## START Data

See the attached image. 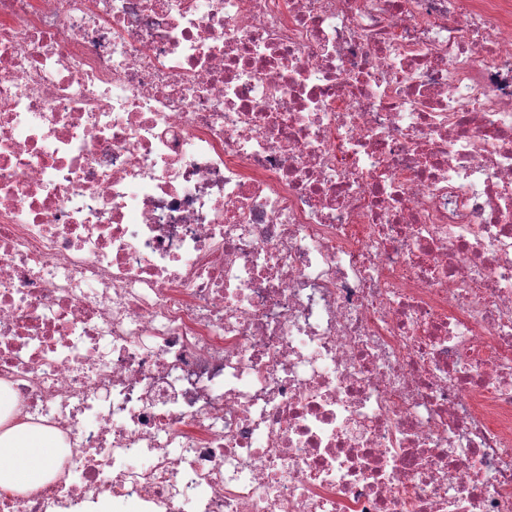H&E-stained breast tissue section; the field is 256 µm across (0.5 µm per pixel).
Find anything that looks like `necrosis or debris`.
<instances>
[{
    "label": "necrosis or debris",
    "instance_id": "obj_1",
    "mask_svg": "<svg viewBox=\"0 0 512 512\" xmlns=\"http://www.w3.org/2000/svg\"><path fill=\"white\" fill-rule=\"evenodd\" d=\"M0 512H512V0H0ZM59 447L57 436L47 429L20 426L0 433V487L32 490L48 478ZM8 458L3 462V458ZM6 464L2 467V464Z\"/></svg>",
    "mask_w": 512,
    "mask_h": 512
}]
</instances>
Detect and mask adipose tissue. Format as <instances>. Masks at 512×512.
I'll return each instance as SVG.
<instances>
[{
    "label": "adipose tissue",
    "instance_id": "obj_1",
    "mask_svg": "<svg viewBox=\"0 0 512 512\" xmlns=\"http://www.w3.org/2000/svg\"><path fill=\"white\" fill-rule=\"evenodd\" d=\"M59 446L57 436L47 429L29 426L0 432V487L9 490H32L48 478L50 466Z\"/></svg>",
    "mask_w": 512,
    "mask_h": 512
}]
</instances>
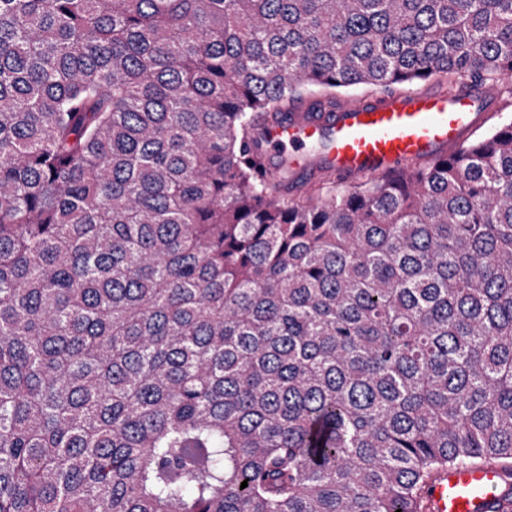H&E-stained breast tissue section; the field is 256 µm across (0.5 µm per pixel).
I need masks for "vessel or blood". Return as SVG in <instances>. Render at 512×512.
Instances as JSON below:
<instances>
[{
  "label": "vessel or blood",
  "mask_w": 512,
  "mask_h": 512,
  "mask_svg": "<svg viewBox=\"0 0 512 512\" xmlns=\"http://www.w3.org/2000/svg\"><path fill=\"white\" fill-rule=\"evenodd\" d=\"M491 92L478 84L459 94L411 90L376 95L323 112H292L259 131L276 159L273 197L288 182L331 172L349 184L399 170L412 161L456 152L478 127ZM426 512H512V471L492 463L458 465L430 482Z\"/></svg>",
  "instance_id": "vessel-or-blood-1"
}]
</instances>
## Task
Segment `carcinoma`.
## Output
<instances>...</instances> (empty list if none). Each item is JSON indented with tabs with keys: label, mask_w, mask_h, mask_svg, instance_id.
Here are the masks:
<instances>
[{
	"label": "carcinoma",
	"mask_w": 512,
	"mask_h": 512,
	"mask_svg": "<svg viewBox=\"0 0 512 512\" xmlns=\"http://www.w3.org/2000/svg\"><path fill=\"white\" fill-rule=\"evenodd\" d=\"M434 75L512 95V0H0V512H423L512 470V122L316 203L257 149ZM512 507V477L492 463L448 468L426 490L427 512H505Z\"/></svg>",
	"instance_id": "1"
}]
</instances>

## END Data

**Problem requirements**
Quote only the lines from the line containing "<instances>...</instances> (empty list" through the end of the entries, keeping the first and the last.

**Full solution**
<instances>...</instances> (empty list if none). Each item is JSON indented with tabs with keys: label, mask_w, mask_h, mask_svg, instance_id.
Here are the masks:
<instances>
[{
	"label": "carcinoma",
	"mask_w": 512,
	"mask_h": 512,
	"mask_svg": "<svg viewBox=\"0 0 512 512\" xmlns=\"http://www.w3.org/2000/svg\"><path fill=\"white\" fill-rule=\"evenodd\" d=\"M434 75L512 95V0H0V512H423L512 470V122L316 203L257 149ZM512 507V477L492 463L448 468L426 490L427 512H505Z\"/></svg>",
	"instance_id": "1"
}]
</instances>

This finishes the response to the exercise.